EXERCISE DESCRIPTION:
Leave out the pictures, and copy exactly the lines from the line with "blue carton: 1 -> 2" through the last line of the data below.

Data items:
=-=-=

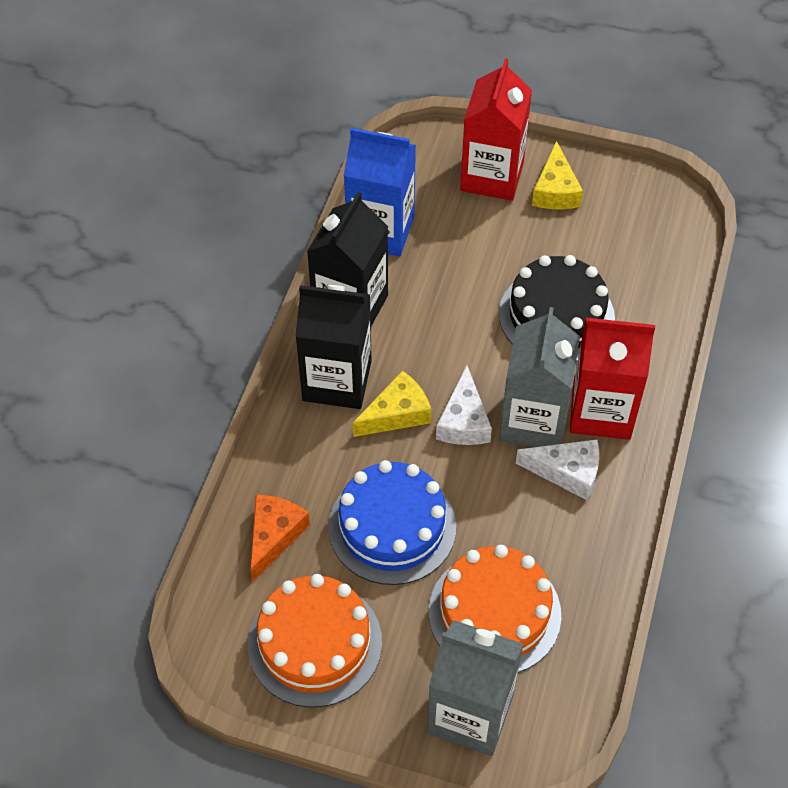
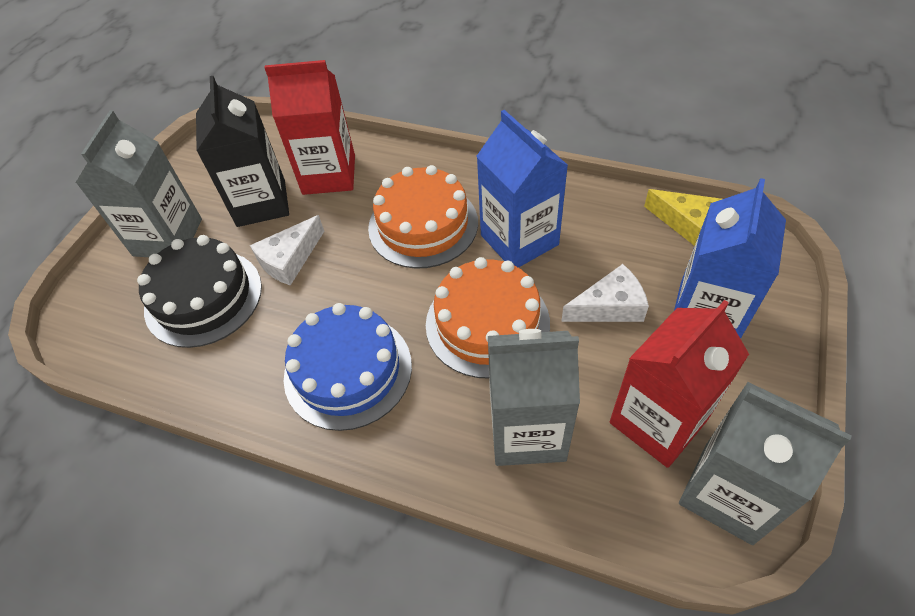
black carton: 2 -> 1
blue carton: 1 -> 2
grey carton: 2 -> 3
orange cheese: 1 -> 0
yellow cheese: 2 -> 1

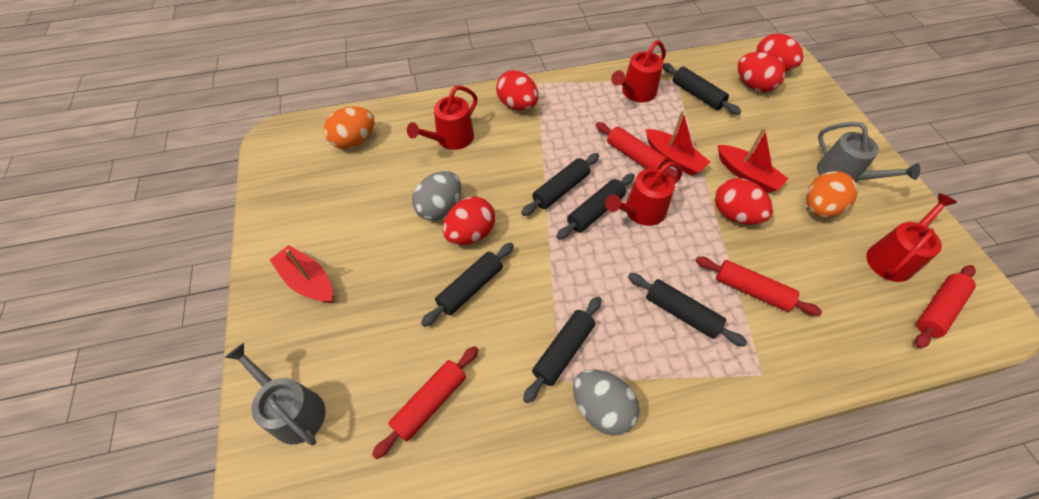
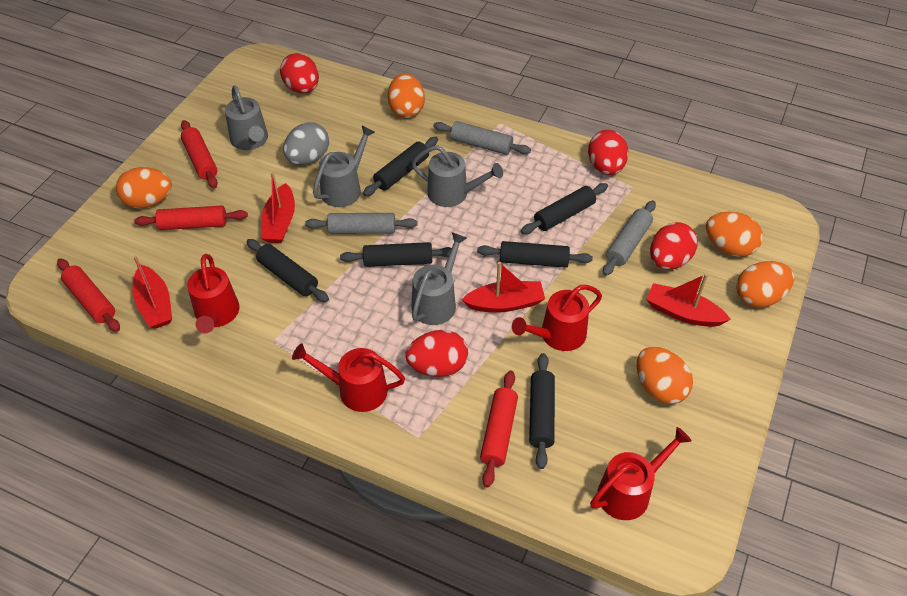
grey egg: 2 -> 1
grey rolling pin: 0 -> 3
grey watering can: 2 -> 4
orange egg: 2 -> 5
red boat: 3 -> 4
red egg: 5 -> 4

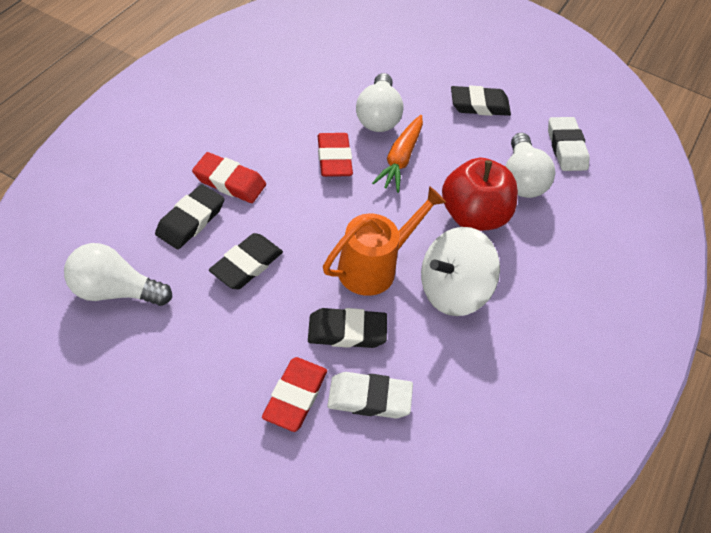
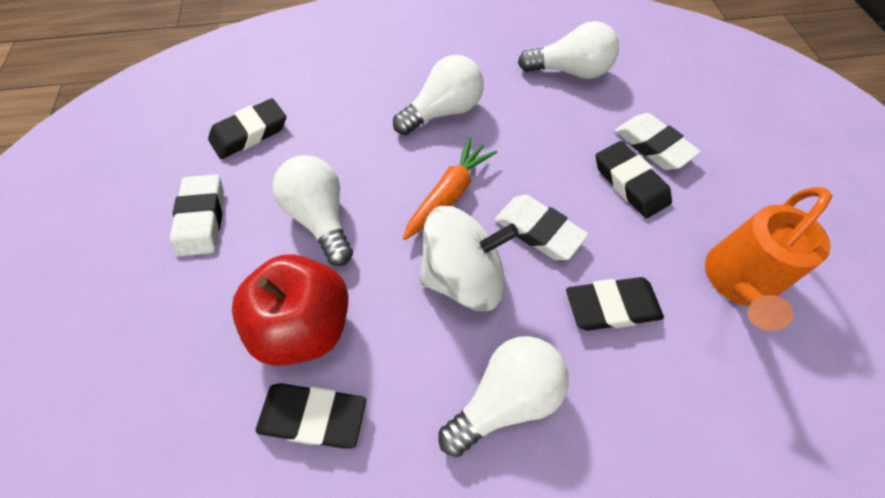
red eraser: 3 -> 0
white eraser: 2 -> 3
white light bulb: 3 -> 4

=-=-=

RESULT FOR THIS EXERCISE:
blue carton: 1 -> 2
grey carton: 2 -> 3
orange cheese: 1 -> 0
yellow cheese: 2 -> 1

grey egg: 2 -> 1
grey rolling pin: 0 -> 3
grey watering can: 2 -> 4
orange egg: 2 -> 5
red boat: 3 -> 4
red egg: 5 -> 4

red eraser: 3 -> 0
white eraser: 2 -> 3
white light bulb: 3 -> 4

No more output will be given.